(Object state change records)
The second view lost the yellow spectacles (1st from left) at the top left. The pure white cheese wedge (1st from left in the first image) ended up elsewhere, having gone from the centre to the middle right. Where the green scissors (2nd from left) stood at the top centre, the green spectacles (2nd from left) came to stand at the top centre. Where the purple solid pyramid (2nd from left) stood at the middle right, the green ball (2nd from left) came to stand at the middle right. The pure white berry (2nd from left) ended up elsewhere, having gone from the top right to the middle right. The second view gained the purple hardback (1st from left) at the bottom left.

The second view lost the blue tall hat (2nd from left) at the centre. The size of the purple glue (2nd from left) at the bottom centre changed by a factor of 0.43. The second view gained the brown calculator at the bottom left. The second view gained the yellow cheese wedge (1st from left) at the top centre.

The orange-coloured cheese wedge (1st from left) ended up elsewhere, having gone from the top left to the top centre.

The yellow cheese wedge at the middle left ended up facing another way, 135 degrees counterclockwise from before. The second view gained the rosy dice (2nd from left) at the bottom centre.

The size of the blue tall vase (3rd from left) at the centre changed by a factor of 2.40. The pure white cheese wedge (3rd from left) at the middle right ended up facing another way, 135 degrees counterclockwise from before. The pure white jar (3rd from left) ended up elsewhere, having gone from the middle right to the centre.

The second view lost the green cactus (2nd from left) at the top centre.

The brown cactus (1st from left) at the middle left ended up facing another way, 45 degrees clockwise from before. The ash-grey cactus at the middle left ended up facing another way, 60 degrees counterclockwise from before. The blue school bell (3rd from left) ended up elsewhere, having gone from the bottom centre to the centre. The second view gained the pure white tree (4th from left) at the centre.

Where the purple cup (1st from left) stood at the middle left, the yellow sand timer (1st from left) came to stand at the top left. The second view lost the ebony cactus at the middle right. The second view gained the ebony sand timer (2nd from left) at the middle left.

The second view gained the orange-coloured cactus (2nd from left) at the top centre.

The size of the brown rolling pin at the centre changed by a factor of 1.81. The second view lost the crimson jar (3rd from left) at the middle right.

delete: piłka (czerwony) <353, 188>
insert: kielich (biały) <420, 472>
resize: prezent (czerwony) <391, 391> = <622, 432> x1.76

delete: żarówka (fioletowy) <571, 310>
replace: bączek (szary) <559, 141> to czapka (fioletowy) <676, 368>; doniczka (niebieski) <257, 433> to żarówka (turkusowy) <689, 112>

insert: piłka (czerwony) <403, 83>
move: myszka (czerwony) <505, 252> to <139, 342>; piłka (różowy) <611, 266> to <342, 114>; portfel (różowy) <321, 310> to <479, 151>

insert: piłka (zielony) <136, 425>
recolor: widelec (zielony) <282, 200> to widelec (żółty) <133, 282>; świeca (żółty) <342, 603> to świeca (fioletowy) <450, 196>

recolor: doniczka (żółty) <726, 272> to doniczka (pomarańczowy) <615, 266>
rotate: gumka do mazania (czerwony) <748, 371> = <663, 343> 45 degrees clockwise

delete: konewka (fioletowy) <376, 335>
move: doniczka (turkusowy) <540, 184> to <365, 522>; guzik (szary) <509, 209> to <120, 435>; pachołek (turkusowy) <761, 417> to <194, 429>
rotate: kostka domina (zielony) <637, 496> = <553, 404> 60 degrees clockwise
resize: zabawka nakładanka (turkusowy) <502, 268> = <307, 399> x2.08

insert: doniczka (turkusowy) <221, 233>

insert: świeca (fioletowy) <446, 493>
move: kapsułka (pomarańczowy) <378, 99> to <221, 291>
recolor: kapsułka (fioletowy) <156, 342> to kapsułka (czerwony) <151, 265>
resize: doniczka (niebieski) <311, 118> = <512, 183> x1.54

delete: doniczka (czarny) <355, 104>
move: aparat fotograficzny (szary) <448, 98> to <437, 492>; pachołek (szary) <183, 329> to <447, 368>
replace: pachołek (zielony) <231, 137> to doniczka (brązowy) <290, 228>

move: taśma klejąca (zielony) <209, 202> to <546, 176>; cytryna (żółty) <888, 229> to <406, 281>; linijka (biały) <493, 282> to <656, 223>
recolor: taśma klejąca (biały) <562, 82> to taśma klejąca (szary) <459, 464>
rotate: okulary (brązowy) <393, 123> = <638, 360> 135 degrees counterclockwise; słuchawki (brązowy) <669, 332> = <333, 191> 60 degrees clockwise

• **Problem requirements**: Copy out only the lines of the records above from the one with "delete: piłka (czerwony) <353, 188>" through the one with "insert: kielich (biały) <420, 472>", exactly as they stand, both included.

• **Exercise result**:
delete: piłka (czerwony) <353, 188>
insert: kielich (biały) <420, 472>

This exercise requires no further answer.